Start of Data supplied

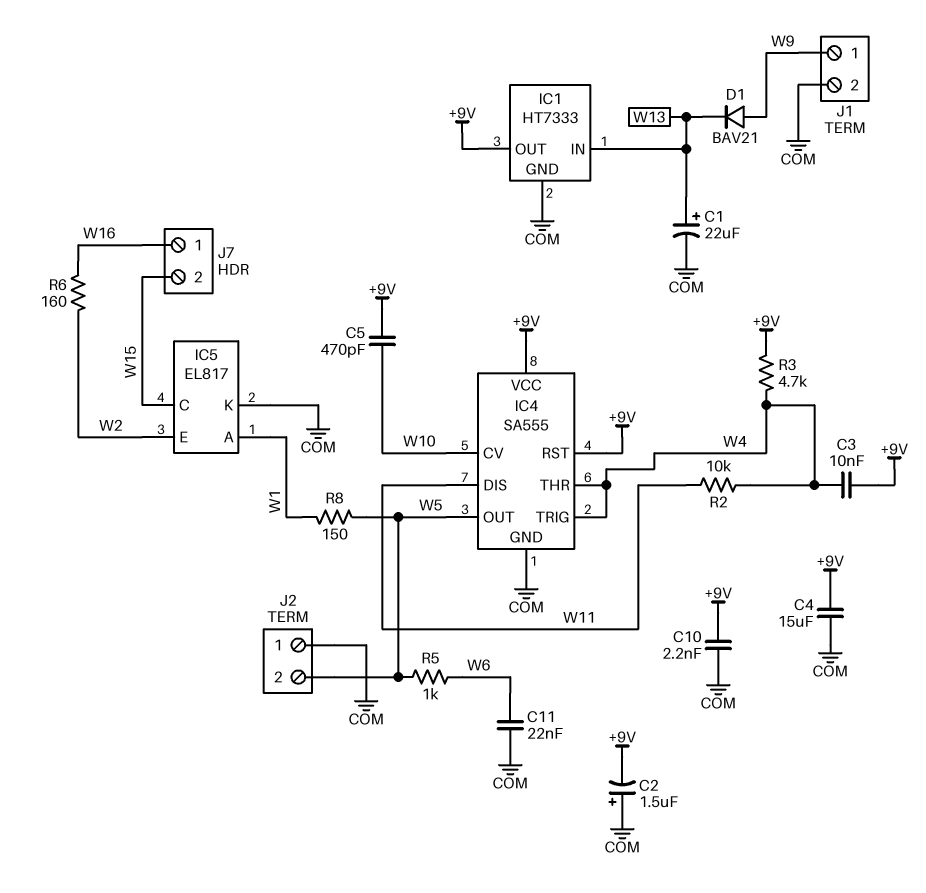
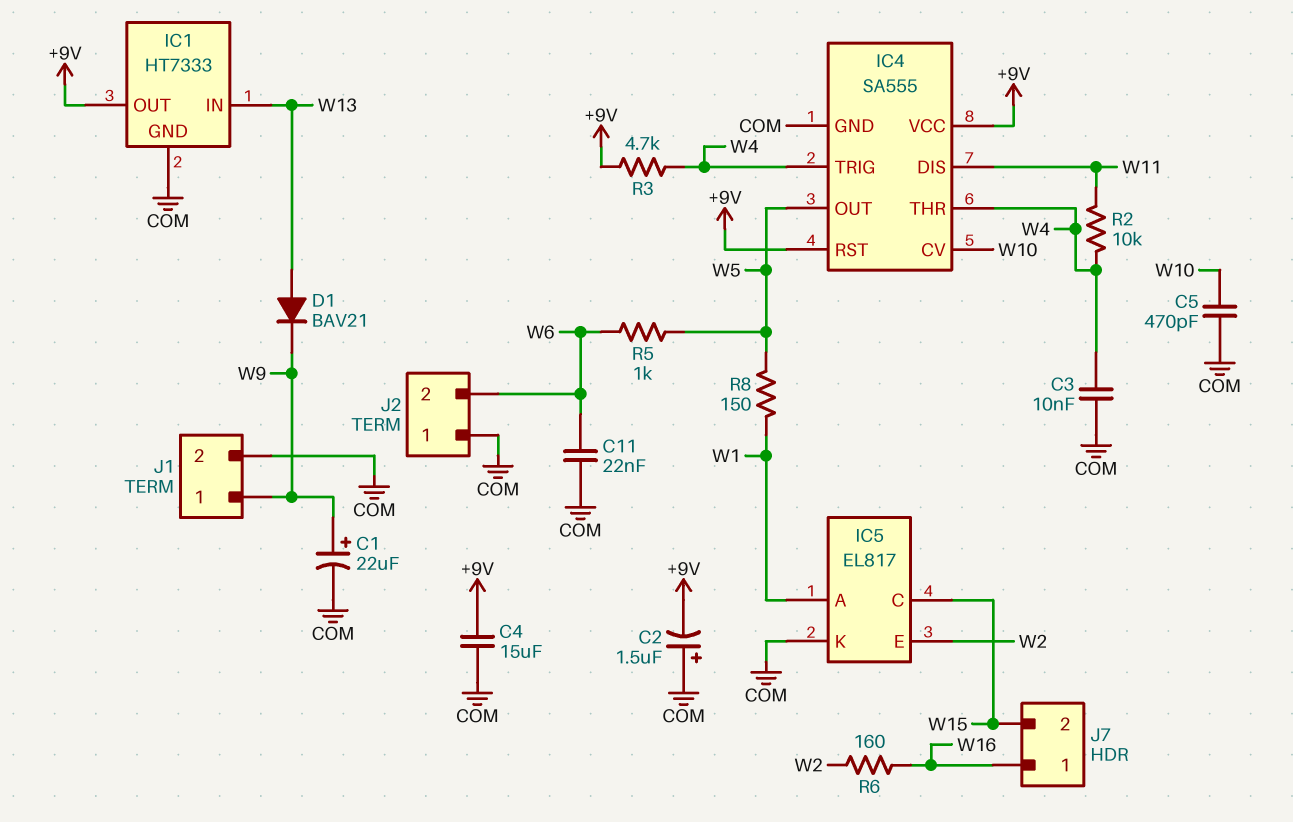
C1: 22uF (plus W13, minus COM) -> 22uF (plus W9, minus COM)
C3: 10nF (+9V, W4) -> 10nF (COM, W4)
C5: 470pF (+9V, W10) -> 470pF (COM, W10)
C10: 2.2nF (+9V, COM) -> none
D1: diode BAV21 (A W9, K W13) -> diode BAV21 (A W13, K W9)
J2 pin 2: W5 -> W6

End of Data supplied

> [Your goal]: The answer must be the entries above, printed exactly, with no pictures.

> [The answer]:
C1: 22uF (plus W13, minus COM) -> 22uF (plus W9, minus COM)
C3: 10nF (+9V, W4) -> 10nF (COM, W4)
C5: 470pF (+9V, W10) -> 470pF (COM, W10)
C10: 2.2nF (+9V, COM) -> none
D1: diode BAV21 (A W9, K W13) -> diode BAV21 (A W13, K W9)
J2 pin 2: W5 -> W6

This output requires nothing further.